#### [ACTIVITY]
Write out again, exactly, the lines of the listing below from the first one through the one that contains "replace: black jar", and no other lines.

#### [TASK INPUTS]
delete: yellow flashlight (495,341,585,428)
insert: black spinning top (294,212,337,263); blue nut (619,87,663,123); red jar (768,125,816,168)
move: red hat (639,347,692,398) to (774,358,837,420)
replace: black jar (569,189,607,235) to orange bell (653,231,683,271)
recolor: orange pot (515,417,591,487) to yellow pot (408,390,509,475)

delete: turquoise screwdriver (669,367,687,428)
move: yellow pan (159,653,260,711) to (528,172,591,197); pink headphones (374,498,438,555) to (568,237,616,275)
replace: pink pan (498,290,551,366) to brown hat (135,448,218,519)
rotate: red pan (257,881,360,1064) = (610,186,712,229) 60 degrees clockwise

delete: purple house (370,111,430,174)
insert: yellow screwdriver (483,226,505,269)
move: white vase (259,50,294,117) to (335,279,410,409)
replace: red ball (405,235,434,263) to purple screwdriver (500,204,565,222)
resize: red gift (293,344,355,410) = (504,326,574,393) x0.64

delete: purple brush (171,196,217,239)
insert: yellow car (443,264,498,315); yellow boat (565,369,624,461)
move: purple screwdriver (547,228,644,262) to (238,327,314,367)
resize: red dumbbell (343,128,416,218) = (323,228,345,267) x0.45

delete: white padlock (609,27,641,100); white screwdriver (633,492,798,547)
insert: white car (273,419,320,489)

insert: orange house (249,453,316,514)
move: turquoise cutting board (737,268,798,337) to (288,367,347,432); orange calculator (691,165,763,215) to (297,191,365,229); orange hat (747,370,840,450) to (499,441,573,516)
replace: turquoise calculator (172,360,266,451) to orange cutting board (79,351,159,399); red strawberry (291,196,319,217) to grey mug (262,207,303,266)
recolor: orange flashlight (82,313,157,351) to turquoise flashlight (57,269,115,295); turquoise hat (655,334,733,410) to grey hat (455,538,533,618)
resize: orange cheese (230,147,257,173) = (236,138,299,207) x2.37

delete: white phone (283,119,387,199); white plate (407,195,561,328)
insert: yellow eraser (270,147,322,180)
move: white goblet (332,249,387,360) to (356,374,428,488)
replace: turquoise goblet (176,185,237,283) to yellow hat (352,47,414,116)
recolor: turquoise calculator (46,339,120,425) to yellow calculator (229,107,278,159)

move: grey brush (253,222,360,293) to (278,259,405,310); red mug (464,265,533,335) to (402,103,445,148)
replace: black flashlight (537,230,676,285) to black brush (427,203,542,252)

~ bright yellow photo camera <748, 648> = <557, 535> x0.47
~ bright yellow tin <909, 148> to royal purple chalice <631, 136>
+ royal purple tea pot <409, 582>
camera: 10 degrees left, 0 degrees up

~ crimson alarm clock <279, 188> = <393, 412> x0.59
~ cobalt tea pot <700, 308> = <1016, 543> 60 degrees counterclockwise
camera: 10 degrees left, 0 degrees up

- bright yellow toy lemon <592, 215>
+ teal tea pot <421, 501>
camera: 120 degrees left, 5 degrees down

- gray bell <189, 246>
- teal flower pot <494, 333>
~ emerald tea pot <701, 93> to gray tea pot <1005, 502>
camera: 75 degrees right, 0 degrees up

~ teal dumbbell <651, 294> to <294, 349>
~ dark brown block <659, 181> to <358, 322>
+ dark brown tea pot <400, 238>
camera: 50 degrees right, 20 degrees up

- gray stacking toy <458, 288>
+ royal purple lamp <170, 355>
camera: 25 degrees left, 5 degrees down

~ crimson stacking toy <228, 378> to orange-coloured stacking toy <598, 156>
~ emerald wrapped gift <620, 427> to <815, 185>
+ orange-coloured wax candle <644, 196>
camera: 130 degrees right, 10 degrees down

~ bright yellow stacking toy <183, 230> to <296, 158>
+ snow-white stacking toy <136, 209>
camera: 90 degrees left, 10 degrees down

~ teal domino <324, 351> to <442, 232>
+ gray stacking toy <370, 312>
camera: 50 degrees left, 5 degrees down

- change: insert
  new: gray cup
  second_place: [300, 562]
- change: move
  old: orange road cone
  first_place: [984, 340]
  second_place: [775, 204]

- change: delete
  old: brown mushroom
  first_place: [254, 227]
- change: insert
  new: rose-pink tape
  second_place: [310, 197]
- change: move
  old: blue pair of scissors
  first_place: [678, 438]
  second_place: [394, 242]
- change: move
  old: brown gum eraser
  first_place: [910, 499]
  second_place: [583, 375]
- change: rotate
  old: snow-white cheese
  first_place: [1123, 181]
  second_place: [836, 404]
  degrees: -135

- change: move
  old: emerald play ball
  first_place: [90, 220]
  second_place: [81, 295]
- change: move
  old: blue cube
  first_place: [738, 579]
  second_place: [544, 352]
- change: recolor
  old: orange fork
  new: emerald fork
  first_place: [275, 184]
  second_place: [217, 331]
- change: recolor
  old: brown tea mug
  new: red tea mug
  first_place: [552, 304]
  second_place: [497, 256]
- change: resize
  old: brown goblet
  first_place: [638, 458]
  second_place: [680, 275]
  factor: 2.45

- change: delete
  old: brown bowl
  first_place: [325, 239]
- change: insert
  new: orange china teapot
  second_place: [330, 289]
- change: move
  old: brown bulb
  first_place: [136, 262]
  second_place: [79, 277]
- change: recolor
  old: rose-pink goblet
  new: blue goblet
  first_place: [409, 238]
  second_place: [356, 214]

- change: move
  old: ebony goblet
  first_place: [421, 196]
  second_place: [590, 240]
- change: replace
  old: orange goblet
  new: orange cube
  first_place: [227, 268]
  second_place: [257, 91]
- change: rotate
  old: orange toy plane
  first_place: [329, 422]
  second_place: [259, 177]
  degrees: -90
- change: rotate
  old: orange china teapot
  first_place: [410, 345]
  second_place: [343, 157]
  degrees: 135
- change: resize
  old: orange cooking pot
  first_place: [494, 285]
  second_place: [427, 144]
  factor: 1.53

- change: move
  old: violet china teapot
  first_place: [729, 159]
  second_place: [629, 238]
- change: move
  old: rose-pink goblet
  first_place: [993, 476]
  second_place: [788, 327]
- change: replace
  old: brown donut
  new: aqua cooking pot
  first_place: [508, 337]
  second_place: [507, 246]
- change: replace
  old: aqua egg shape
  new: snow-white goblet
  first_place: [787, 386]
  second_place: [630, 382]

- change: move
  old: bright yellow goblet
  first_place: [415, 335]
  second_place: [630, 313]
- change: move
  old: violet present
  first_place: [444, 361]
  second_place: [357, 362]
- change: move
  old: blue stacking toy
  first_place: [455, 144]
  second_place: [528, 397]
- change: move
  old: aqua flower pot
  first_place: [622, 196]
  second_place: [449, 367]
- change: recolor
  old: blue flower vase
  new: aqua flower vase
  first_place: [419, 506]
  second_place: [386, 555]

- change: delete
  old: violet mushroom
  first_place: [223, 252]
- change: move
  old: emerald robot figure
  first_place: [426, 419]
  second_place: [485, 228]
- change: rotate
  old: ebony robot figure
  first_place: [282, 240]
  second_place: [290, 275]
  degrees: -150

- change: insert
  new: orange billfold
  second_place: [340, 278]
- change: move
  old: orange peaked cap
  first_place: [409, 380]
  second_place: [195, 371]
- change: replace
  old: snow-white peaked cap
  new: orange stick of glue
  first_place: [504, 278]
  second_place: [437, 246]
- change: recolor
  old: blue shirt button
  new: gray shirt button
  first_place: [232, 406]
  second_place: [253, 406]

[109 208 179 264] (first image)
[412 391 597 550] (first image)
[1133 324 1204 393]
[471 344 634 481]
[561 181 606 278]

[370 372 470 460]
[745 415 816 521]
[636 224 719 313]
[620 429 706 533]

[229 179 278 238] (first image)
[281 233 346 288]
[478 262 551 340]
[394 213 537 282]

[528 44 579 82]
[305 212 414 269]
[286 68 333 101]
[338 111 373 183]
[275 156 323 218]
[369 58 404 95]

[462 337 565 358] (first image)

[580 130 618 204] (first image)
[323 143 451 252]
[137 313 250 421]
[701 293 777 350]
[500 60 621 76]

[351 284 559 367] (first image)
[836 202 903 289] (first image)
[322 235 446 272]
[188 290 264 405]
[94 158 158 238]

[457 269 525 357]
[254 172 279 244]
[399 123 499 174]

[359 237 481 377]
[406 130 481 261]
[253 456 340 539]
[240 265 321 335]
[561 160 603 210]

#### [EXPECTED OUTPUT]
delete: yellow flashlight (495,341,585,428)
insert: black spinning top (294,212,337,263); blue nut (619,87,663,123); red jar (768,125,816,168)
move: red hat (639,347,692,398) to (774,358,837,420)
replace: black jar (569,189,607,235) to orange bell (653,231,683,271)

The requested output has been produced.